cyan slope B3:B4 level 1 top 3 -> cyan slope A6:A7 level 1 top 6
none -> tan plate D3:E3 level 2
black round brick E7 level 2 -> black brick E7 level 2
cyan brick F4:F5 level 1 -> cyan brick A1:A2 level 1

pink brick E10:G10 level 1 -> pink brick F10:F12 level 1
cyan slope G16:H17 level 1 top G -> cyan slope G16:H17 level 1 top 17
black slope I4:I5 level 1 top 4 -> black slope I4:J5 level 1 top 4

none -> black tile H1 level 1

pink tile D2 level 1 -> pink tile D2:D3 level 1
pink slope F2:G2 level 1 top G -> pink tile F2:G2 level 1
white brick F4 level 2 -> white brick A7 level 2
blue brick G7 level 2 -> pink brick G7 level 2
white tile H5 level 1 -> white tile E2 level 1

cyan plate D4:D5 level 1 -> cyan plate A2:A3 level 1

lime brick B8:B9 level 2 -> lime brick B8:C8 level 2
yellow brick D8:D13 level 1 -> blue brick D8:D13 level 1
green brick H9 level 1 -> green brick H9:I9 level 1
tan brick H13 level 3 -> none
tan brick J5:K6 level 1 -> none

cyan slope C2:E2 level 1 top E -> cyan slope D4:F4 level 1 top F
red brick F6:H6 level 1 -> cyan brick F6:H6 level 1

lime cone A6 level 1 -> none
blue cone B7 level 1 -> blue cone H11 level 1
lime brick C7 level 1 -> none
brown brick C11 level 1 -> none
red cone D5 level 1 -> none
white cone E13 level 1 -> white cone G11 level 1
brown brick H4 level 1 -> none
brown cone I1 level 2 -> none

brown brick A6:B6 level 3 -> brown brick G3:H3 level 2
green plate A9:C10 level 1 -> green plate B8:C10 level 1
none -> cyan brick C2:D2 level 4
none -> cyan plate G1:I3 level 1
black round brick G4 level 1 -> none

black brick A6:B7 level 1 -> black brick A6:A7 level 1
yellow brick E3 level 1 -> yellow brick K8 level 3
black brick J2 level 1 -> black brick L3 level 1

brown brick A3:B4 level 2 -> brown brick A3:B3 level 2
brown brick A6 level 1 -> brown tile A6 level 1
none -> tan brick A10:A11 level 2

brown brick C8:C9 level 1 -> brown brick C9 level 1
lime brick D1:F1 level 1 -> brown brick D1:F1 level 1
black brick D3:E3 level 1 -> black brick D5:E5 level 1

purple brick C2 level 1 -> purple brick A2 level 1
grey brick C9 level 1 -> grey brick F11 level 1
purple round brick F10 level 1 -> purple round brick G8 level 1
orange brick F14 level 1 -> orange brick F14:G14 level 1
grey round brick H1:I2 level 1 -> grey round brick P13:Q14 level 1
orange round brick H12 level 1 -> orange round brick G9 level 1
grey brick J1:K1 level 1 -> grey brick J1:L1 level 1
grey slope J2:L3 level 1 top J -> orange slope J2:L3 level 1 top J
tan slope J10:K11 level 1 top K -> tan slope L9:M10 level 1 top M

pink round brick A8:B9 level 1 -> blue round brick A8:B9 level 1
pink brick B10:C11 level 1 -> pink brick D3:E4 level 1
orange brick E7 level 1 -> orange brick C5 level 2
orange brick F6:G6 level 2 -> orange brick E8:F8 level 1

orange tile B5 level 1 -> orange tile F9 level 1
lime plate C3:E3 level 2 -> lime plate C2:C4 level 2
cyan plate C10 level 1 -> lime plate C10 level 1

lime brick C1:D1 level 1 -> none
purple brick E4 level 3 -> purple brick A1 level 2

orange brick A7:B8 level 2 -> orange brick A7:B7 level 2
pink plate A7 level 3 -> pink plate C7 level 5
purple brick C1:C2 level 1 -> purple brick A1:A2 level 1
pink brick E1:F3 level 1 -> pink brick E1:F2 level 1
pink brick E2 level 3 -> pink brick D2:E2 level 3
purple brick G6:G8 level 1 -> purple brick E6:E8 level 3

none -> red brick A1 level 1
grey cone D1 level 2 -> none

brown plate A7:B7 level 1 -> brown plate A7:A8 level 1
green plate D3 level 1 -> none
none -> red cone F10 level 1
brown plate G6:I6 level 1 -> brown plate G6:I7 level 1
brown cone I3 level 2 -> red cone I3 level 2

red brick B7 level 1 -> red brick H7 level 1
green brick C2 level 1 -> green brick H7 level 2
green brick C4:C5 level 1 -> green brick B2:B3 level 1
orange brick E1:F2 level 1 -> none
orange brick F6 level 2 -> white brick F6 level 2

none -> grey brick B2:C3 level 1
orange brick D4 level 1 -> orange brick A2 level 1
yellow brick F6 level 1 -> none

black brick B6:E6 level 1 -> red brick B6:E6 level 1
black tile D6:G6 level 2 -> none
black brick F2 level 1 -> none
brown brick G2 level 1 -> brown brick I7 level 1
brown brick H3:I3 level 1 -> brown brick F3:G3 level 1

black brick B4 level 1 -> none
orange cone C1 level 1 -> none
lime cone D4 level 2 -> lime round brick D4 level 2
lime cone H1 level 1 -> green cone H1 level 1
────
- [INSTRUCTIONS TO FOLLOW]: The expected output is the exact run of lines from the line with "black brick B4 level 1 -> none" through the last line of the material above.

- [RESPONSE TO THE EXERCISE]:
black brick B4 level 1 -> none
orange cone C1 level 1 -> none
lime cone D4 level 2 -> lime round brick D4 level 2
lime cone H1 level 1 -> green cone H1 level 1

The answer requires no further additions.